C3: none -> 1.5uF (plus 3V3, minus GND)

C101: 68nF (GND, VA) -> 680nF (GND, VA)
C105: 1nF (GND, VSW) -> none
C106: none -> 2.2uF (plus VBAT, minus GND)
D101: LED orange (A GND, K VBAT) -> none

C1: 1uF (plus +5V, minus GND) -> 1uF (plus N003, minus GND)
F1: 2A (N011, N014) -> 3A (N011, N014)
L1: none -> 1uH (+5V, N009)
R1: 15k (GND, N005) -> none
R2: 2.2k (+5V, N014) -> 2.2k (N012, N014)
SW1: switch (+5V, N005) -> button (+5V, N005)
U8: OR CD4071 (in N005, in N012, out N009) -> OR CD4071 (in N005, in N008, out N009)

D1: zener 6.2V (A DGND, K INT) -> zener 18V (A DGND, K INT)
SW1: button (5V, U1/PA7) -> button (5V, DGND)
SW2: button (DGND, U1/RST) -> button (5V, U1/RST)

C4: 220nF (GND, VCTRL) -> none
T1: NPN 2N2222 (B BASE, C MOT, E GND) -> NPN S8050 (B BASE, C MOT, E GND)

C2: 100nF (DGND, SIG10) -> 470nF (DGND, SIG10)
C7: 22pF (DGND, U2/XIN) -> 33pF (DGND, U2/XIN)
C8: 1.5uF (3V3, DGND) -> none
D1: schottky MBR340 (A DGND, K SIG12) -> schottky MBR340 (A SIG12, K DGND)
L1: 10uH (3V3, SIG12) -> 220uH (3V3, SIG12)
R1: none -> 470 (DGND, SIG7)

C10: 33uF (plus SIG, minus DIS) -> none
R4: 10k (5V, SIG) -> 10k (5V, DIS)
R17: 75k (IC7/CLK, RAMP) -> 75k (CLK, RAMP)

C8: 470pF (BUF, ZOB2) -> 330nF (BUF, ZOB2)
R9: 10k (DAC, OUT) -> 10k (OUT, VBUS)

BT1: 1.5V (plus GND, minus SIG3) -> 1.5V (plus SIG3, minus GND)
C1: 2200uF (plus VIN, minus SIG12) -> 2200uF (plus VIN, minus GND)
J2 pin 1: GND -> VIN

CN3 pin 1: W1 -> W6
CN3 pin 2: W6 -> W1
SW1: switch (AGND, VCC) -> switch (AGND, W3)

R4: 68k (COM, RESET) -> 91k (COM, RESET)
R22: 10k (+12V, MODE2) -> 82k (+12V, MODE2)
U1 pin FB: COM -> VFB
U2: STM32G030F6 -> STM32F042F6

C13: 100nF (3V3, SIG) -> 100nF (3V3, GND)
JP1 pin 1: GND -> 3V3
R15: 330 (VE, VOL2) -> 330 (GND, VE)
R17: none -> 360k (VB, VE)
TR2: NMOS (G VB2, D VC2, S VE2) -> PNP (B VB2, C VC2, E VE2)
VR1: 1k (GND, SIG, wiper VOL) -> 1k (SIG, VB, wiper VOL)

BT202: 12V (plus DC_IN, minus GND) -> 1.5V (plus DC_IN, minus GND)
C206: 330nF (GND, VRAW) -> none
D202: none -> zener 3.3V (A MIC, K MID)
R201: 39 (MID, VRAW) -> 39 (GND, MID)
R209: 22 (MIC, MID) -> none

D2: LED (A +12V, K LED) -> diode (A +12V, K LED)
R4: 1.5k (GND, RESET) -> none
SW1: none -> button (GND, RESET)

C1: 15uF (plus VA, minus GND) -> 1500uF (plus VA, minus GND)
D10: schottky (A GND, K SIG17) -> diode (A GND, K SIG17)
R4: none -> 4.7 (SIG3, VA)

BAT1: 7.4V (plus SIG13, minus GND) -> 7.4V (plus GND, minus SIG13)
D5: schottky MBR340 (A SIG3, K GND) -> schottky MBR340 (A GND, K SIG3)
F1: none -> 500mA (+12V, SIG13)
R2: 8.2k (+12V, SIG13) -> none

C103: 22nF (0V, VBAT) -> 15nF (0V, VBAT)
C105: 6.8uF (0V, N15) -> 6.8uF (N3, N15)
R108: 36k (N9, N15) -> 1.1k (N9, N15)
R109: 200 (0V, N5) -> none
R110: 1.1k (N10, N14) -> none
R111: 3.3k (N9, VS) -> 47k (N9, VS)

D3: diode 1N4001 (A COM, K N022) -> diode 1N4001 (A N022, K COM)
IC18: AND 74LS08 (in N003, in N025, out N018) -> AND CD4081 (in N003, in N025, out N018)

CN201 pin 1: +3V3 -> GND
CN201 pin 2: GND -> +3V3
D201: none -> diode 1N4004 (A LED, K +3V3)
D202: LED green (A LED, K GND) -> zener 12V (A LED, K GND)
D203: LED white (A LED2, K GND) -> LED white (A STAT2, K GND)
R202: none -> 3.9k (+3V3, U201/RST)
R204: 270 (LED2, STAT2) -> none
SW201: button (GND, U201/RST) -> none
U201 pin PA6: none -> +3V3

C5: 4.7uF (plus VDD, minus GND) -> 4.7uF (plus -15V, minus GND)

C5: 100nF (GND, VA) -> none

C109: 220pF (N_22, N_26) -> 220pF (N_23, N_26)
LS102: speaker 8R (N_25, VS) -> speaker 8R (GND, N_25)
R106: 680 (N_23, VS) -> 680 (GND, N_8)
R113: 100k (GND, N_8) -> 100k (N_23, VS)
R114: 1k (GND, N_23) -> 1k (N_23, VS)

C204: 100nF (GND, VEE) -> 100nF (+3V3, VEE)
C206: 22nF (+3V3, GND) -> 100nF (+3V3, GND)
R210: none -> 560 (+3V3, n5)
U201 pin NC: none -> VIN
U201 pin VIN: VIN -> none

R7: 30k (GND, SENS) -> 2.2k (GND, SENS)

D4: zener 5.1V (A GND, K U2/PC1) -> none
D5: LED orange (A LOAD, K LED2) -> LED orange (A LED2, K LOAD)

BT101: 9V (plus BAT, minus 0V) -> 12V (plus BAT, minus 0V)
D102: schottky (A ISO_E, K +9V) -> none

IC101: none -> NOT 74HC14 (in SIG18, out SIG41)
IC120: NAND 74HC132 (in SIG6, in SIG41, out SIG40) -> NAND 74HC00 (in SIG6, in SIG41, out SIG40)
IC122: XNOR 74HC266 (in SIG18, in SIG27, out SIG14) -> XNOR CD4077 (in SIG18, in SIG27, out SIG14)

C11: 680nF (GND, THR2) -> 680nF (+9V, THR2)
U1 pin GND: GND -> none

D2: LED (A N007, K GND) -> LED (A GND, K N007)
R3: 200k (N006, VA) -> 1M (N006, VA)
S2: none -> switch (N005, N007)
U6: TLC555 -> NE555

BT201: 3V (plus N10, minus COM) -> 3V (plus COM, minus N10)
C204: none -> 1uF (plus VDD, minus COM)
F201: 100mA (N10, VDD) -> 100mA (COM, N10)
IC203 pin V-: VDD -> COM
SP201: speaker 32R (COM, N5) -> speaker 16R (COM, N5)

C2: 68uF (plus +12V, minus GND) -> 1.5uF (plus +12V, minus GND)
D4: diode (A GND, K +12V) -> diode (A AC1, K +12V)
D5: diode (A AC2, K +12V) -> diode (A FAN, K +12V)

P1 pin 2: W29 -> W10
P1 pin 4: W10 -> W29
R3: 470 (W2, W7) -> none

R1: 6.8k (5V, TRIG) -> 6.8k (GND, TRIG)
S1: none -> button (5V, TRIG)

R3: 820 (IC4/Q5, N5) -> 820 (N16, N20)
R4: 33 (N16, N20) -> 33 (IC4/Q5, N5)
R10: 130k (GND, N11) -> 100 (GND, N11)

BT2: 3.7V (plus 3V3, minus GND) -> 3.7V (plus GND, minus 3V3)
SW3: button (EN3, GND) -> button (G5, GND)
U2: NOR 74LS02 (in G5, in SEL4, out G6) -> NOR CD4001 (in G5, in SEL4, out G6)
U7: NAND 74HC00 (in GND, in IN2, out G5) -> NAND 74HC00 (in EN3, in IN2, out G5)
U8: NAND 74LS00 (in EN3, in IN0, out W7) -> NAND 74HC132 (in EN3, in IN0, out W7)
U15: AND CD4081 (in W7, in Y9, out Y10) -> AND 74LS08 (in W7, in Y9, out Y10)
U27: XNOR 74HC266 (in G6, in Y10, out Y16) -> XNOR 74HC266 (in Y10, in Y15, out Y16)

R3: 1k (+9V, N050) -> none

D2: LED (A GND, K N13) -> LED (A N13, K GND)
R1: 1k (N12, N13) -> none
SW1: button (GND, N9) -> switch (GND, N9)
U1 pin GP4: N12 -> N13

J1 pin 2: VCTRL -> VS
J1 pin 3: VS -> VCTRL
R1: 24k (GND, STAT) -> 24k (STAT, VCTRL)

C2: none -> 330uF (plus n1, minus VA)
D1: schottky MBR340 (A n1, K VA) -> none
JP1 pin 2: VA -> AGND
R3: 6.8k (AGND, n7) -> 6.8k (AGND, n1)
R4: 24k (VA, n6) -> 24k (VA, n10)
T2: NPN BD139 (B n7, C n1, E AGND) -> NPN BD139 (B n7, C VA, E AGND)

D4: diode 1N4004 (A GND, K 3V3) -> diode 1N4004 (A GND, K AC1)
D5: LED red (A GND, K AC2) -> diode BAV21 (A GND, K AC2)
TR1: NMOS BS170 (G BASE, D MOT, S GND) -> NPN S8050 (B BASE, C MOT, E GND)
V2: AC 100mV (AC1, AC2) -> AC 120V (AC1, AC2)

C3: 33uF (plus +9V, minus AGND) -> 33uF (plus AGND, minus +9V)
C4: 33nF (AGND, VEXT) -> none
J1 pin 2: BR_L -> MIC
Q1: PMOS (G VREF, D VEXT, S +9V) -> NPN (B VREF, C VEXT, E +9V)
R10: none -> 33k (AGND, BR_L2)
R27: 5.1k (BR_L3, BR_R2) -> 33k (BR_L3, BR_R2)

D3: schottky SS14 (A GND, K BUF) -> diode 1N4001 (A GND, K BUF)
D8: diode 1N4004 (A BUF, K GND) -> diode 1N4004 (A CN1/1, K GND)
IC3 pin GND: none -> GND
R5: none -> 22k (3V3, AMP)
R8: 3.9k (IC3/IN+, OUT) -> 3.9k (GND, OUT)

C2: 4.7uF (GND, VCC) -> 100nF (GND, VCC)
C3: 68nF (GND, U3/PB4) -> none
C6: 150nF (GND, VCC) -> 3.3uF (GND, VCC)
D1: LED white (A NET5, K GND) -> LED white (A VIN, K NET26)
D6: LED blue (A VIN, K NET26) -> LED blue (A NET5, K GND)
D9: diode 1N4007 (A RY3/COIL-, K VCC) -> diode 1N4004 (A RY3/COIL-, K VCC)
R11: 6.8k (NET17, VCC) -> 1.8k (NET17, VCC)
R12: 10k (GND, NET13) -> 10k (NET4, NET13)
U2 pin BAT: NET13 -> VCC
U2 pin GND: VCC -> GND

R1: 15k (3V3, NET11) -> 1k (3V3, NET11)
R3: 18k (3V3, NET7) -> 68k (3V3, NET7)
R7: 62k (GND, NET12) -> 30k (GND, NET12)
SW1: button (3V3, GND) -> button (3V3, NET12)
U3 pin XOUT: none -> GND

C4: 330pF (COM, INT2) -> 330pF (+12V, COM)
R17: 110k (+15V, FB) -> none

### Try it:
Out of the data above, give again only the lines starting at the one holding "R1: 24k (GND, STAT) -> 24k (STAT, VCTRL)" and ending at the one holding "C3: 33uF (plus", unchanged.

### Your solution:
R1: 24k (GND, STAT) -> 24k (STAT, VCTRL)

C2: none -> 330uF (plus n1, minus VA)
D1: schottky MBR340 (A n1, K VA) -> none
JP1 pin 2: VA -> AGND
R3: 6.8k (AGND, n7) -> 6.8k (AGND, n1)
R4: 24k (VA, n6) -> 24k (VA, n10)
T2: NPN BD139 (B n7, C n1, E AGND) -> NPN BD139 (B n7, C VA, E AGND)

D4: diode 1N4004 (A GND, K 3V3) -> diode 1N4004 (A GND, K AC1)
D5: LED red (A GND, K AC2) -> diode BAV21 (A GND, K AC2)
TR1: NMOS BS170 (G BASE, D MOT, S GND) -> NPN S8050 (B BASE, C MOT, E GND)
V2: AC 100mV (AC1, AC2) -> AC 120V (AC1, AC2)

C3: 33uF (plus +9V, minus AGND) -> 33uF (plus AGND, minus +9V)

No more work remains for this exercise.